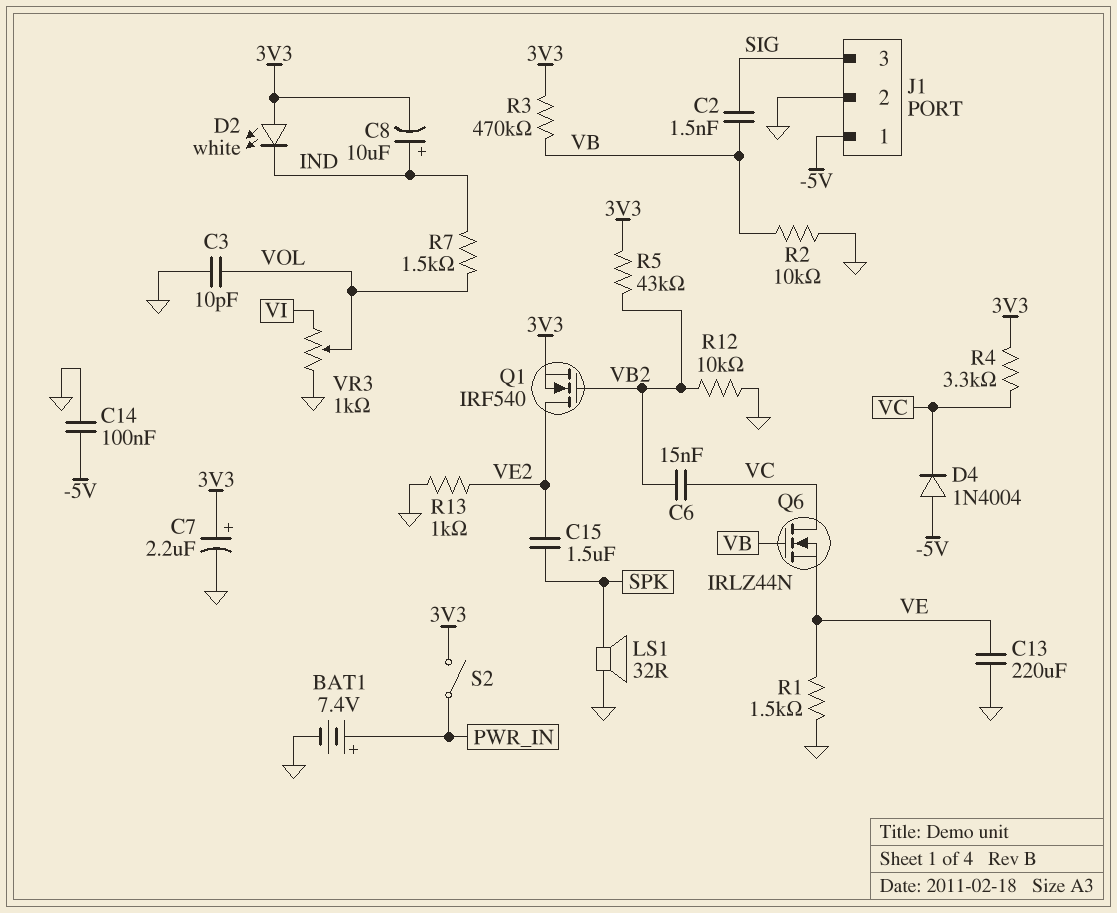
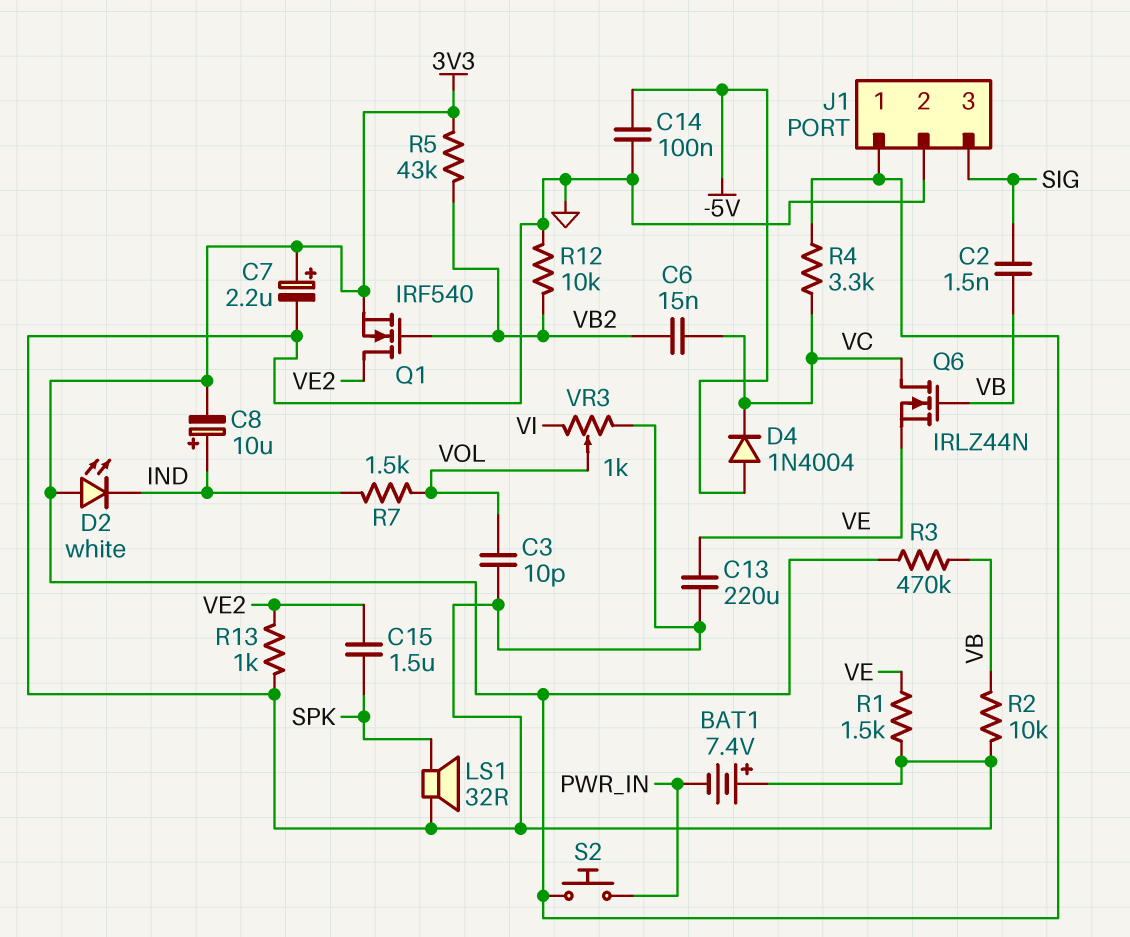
BAT1: 7.4V (plus PWR_IN, minus GND) -> 7.4V (plus GND, minus PWR_IN)
J1 pin 1: -5V -> 3V3
S2: switch (3V3, PWR_IN) -> button (3V3, PWR_IN)

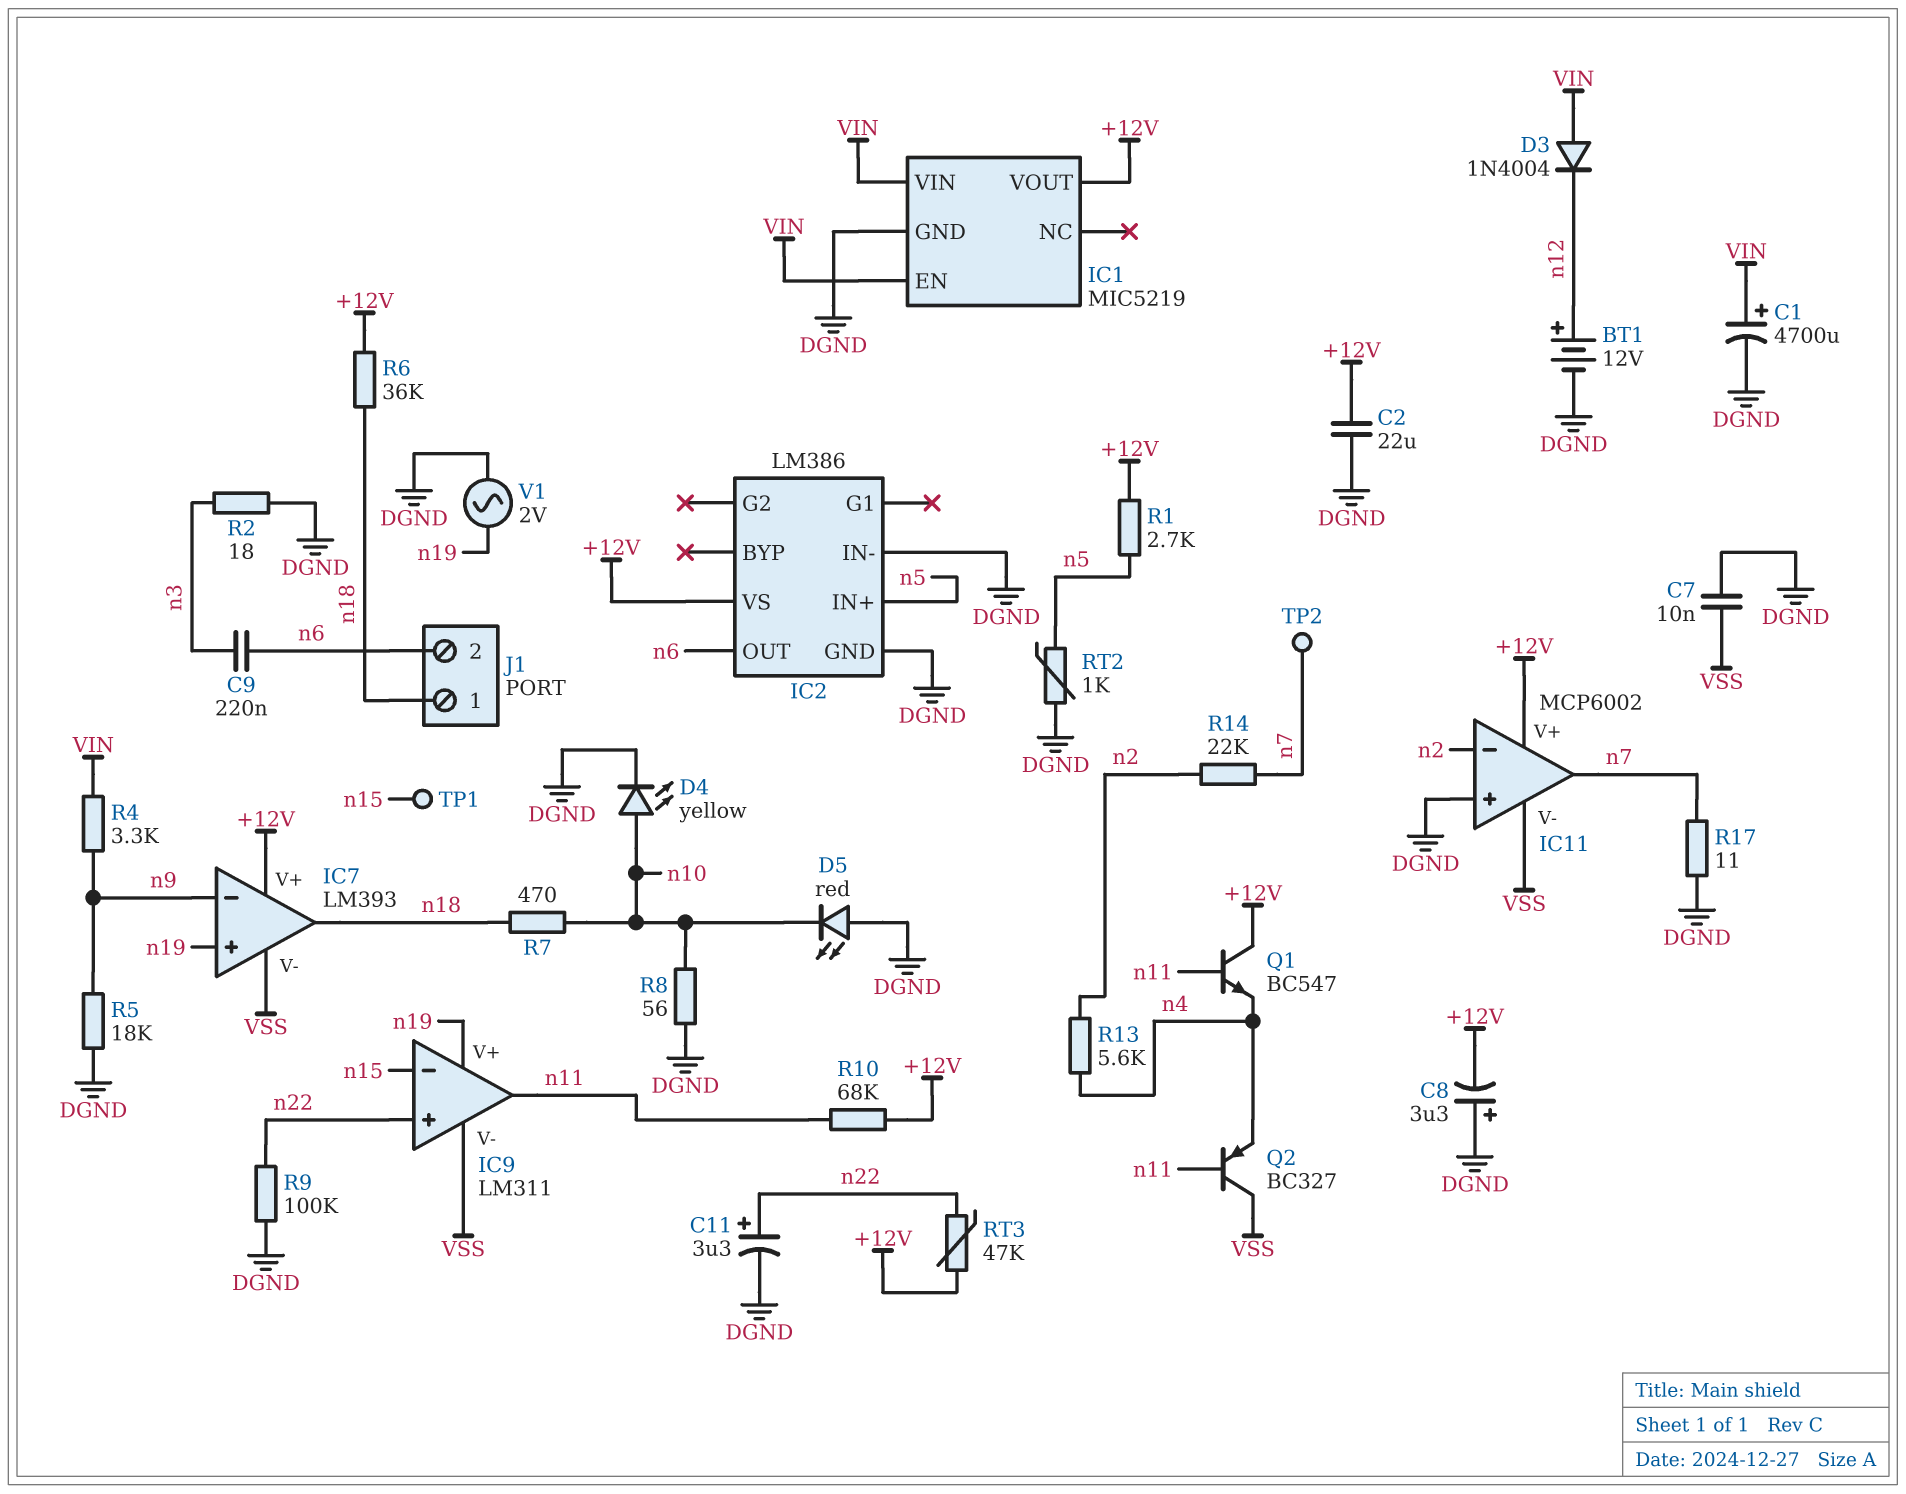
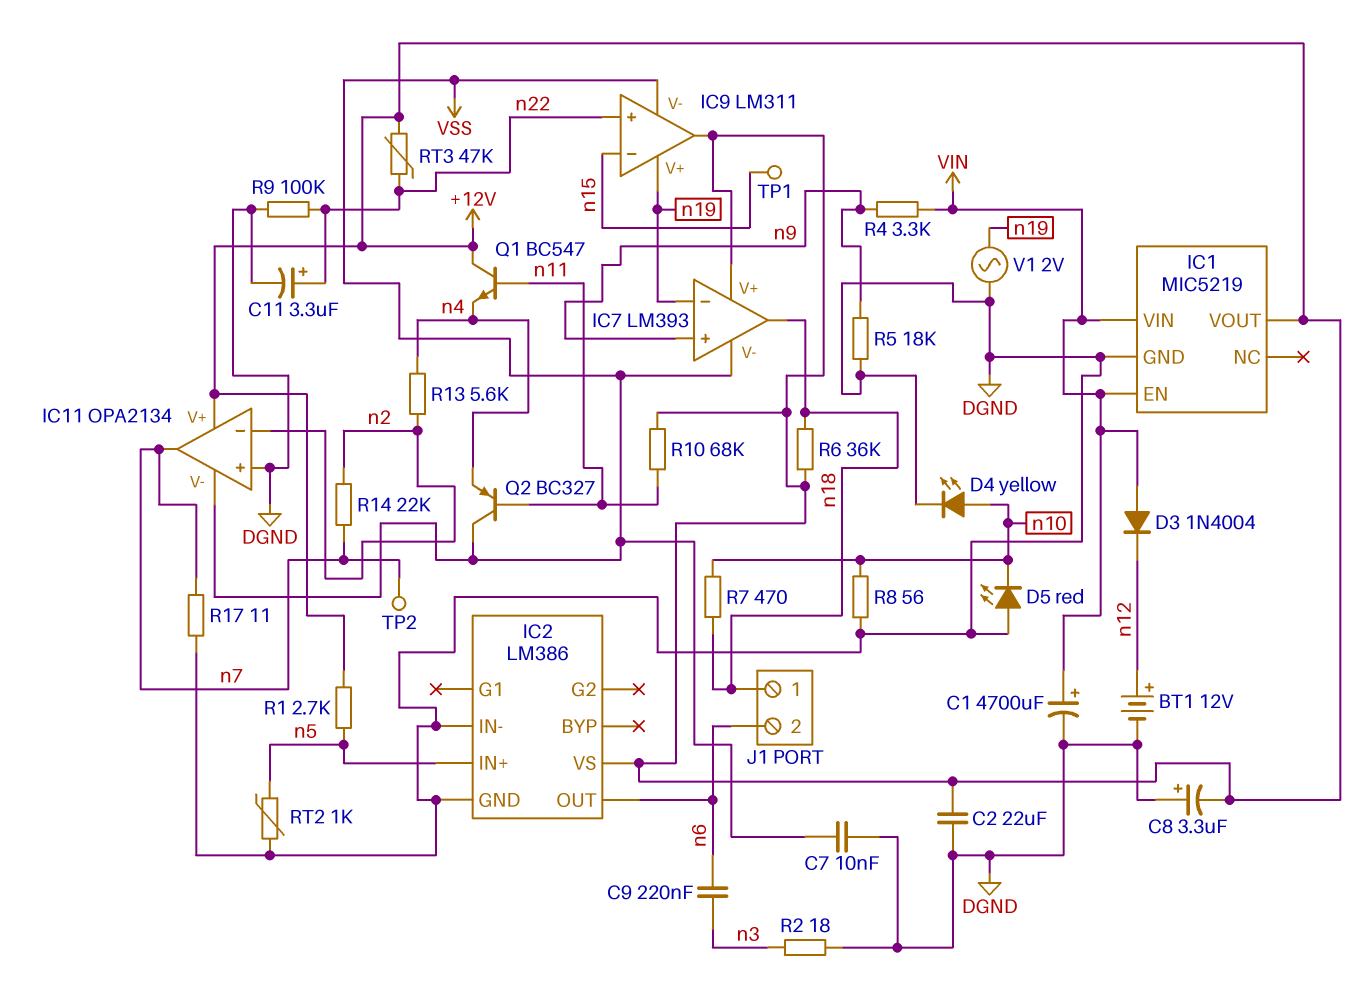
IC7 pin in+: n19 -> n9
IC7 pin in-: n9 -> n19
IC9 pin out: n11 -> +12V
IC11: MCP6002 -> OPA2134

━━━━━━━━━━━━━━━━

◆ TASK ITEM: The data must be printed exactly, image-free.

◆ RESPONSE FOR THIS EXERCISE:
BAT1: 7.4V (plus PWR_IN, minus GND) -> 7.4V (plus GND, minus PWR_IN)
J1 pin 1: -5V -> 3V3
S2: switch (3V3, PWR_IN) -> button (3V3, PWR_IN)

IC7 pin in+: n19 -> n9
IC7 pin in-: n9 -> n19
IC9 pin out: n11 -> +12V
IC11: MCP6002 -> OPA2134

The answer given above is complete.